Revision tracking records
· · · · ·

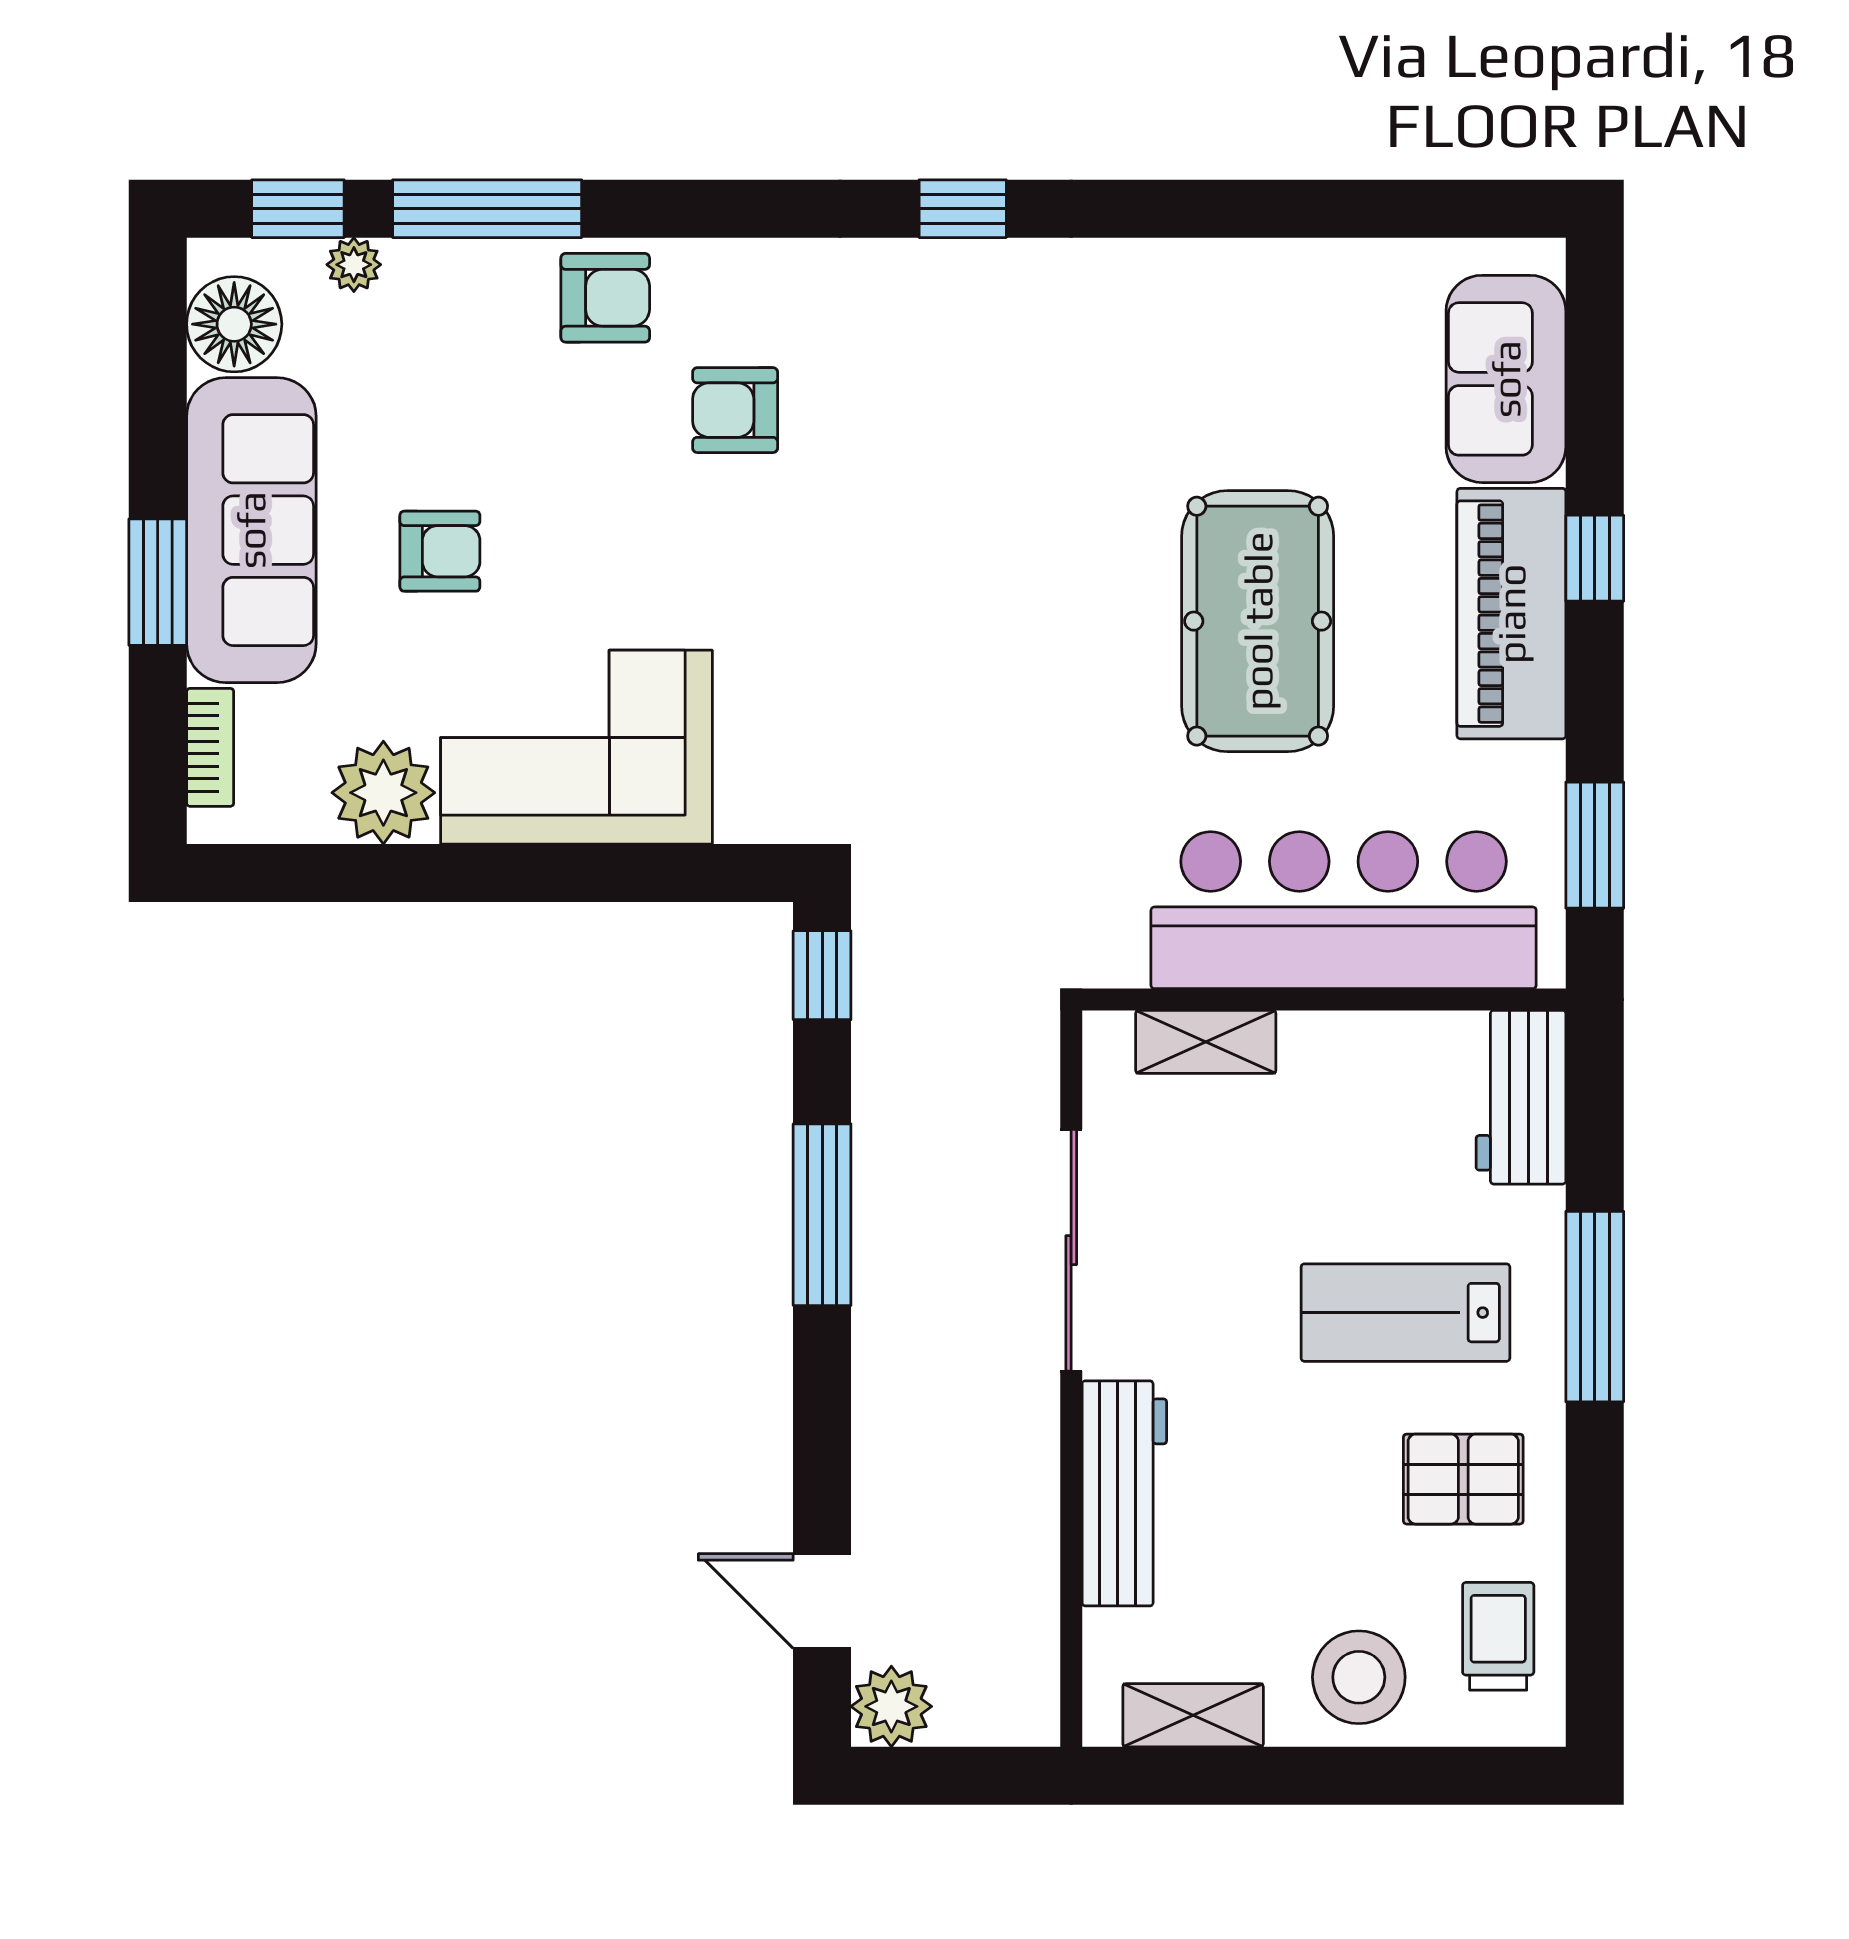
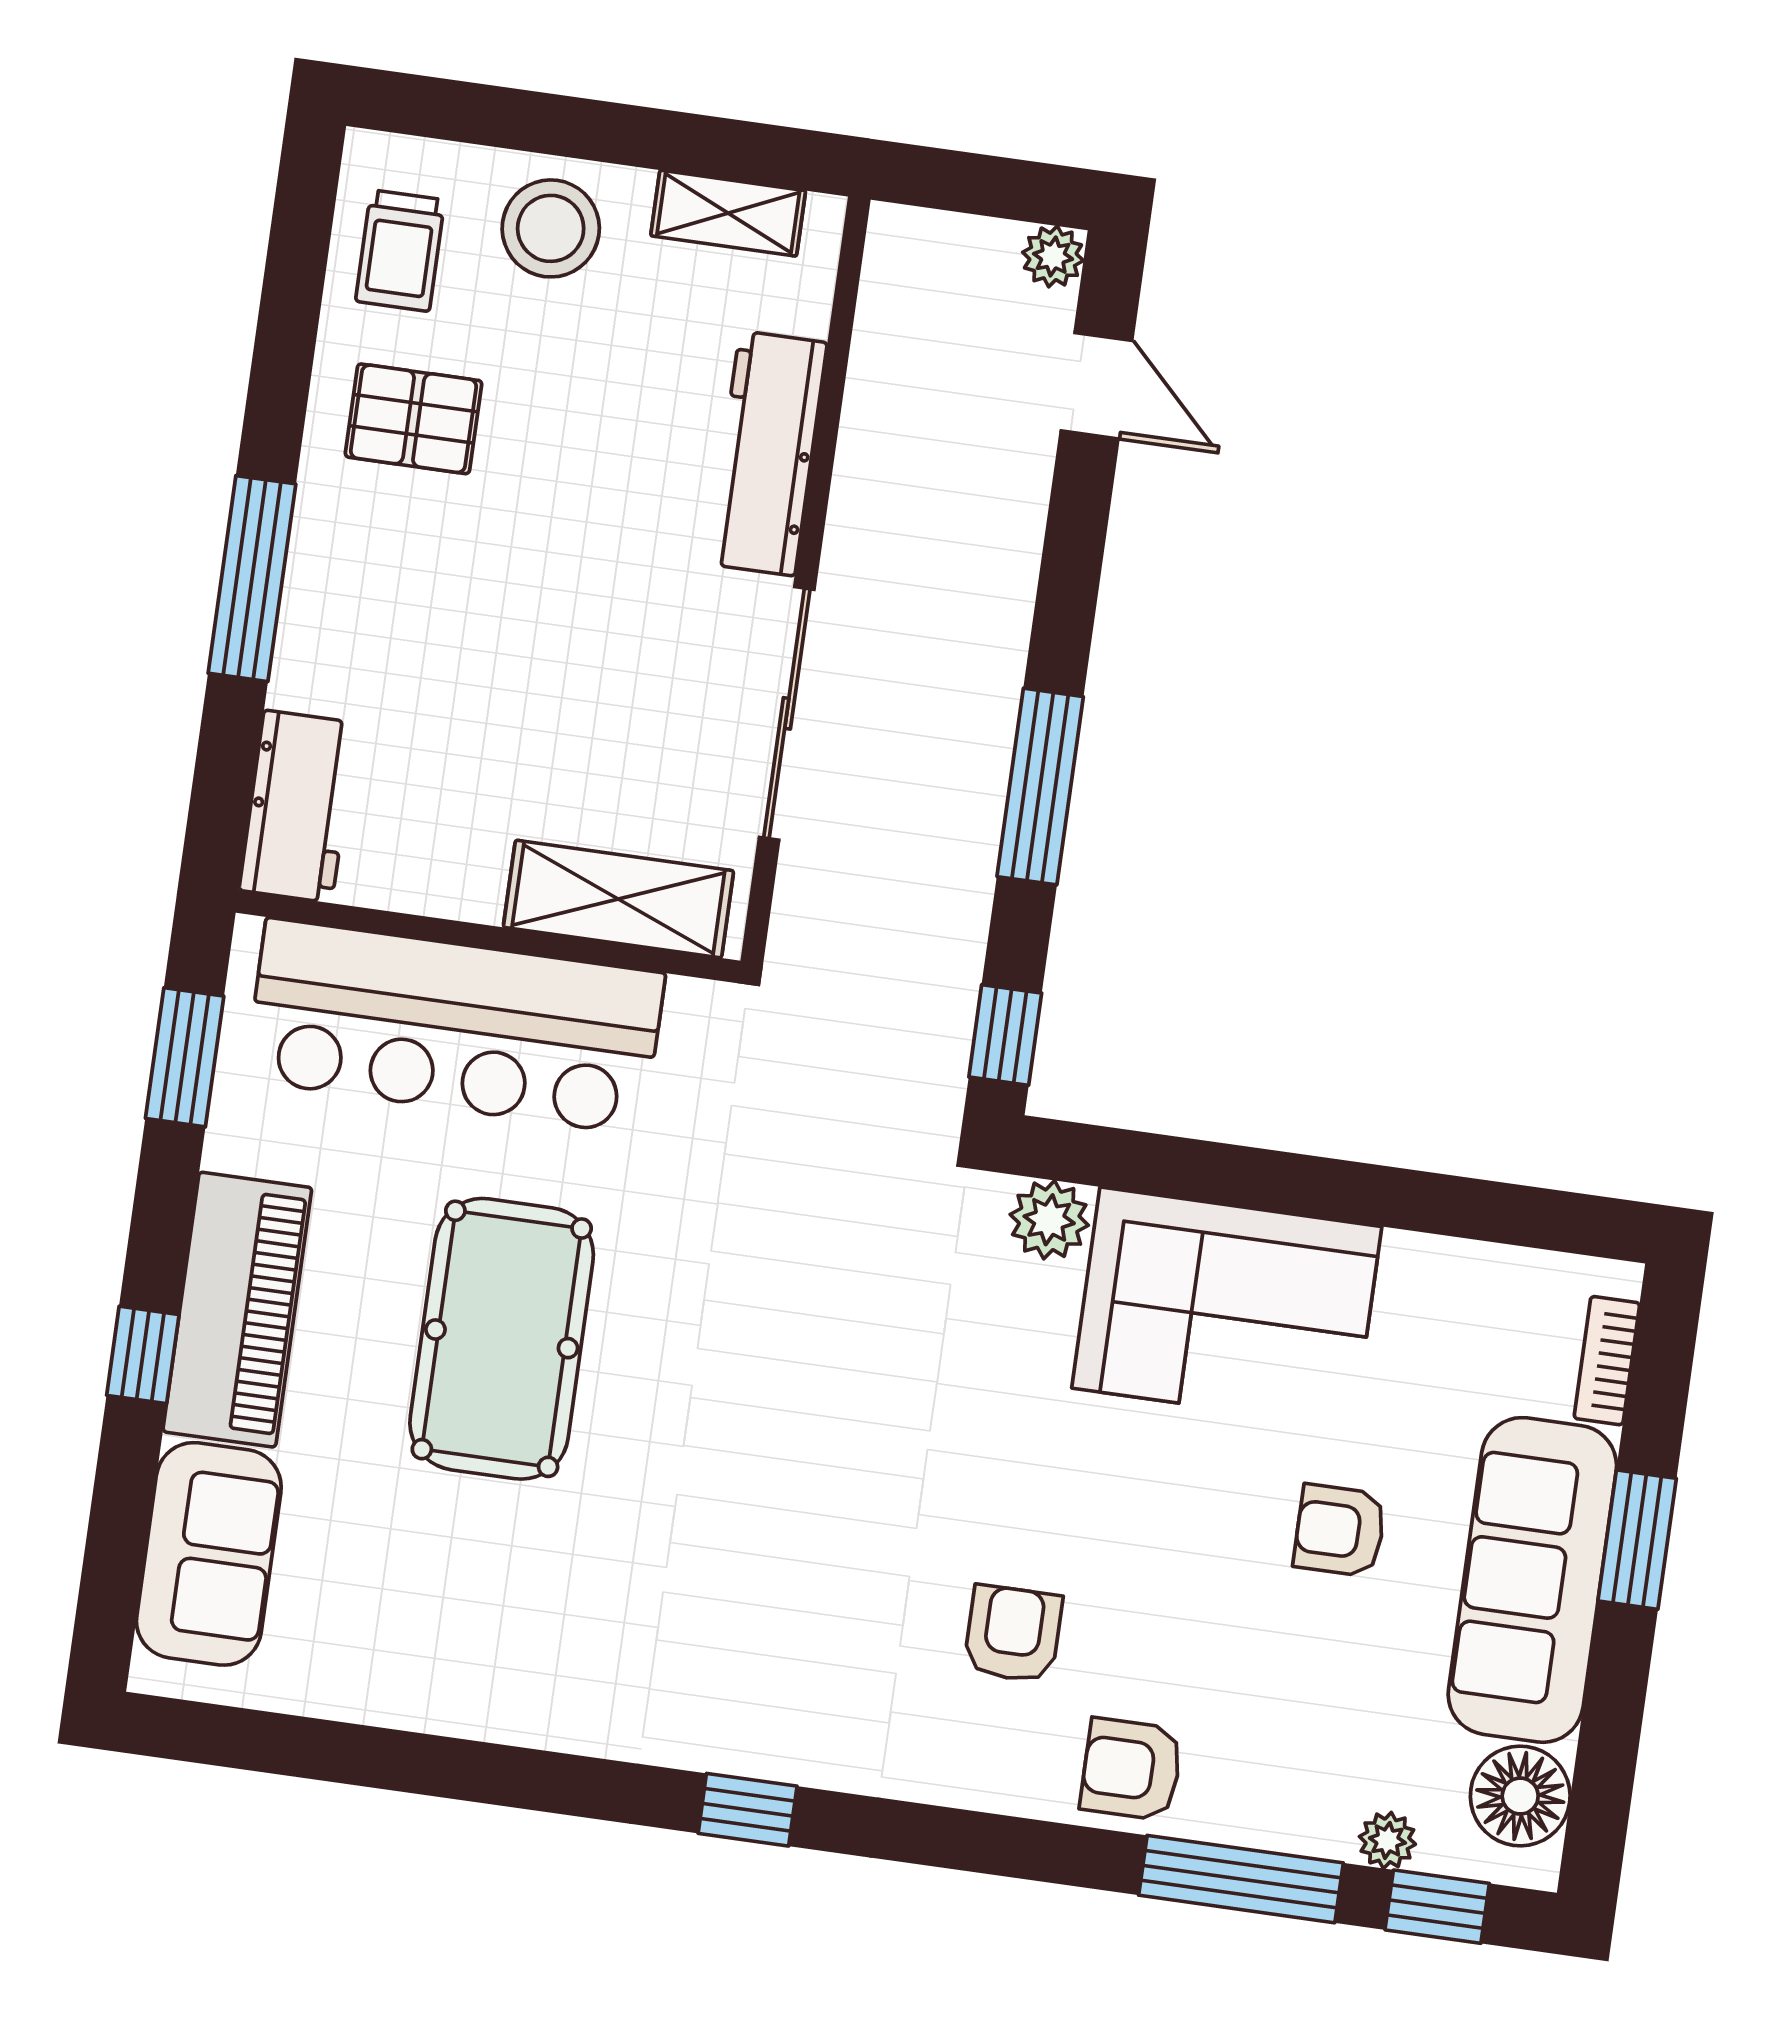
armchair: (735, 410) -> (1013, 1634), turned -90
plant: (383, 793) -> (1049, 1220), moved, width x0.73, depth x0.73
shelving: (1206, 1042) -> (618, 899), width x1.50, depth x1.33
lab bench: (1405, 1313) -> (449, 600), removed
plant: (891, 1706) -> (1053, 256), width x0.73, depth x0.73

· · · · ·

WORK ORDER: Nothing but the lines from the one holding "lab bench: (1405, 1313)" through the last line of the data may be output, and each must match exactly.

SOLUTION FOR THIS EXERCISE:
lab bench: (1405, 1313) -> (449, 600), removed
plant: (891, 1706) -> (1053, 256), width x0.73, depth x0.73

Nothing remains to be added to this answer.